◆ Exercise goal
Where a line of the entries holds the string "brick", copy that line.

◆ Stored data
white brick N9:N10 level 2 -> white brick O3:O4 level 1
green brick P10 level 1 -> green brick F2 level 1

--

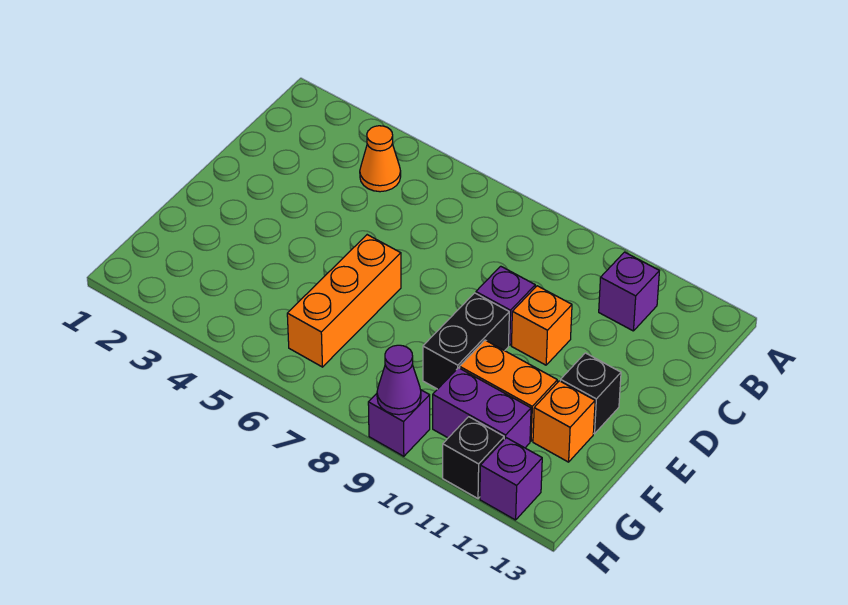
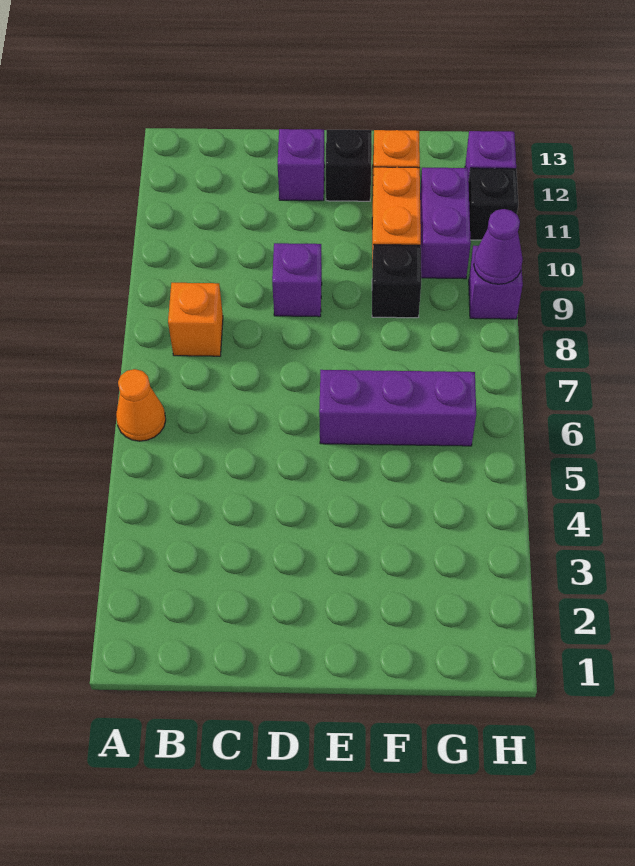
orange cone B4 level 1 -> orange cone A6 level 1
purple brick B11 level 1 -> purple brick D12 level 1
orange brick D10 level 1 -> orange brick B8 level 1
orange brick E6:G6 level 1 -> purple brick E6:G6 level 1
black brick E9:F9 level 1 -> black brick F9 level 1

◆ Answer to this task
white brick N9:N10 level 2 -> white brick O3:O4 level 1
green brick P10 level 1 -> green brick F2 level 1
purple brick B11 level 1 -> purple brick D12 level 1
orange brick D10 level 1 -> orange brick B8 level 1
orange brick E6:G6 level 1 -> purple brick E6:G6 level 1
black brick E9:F9 level 1 -> black brick F9 level 1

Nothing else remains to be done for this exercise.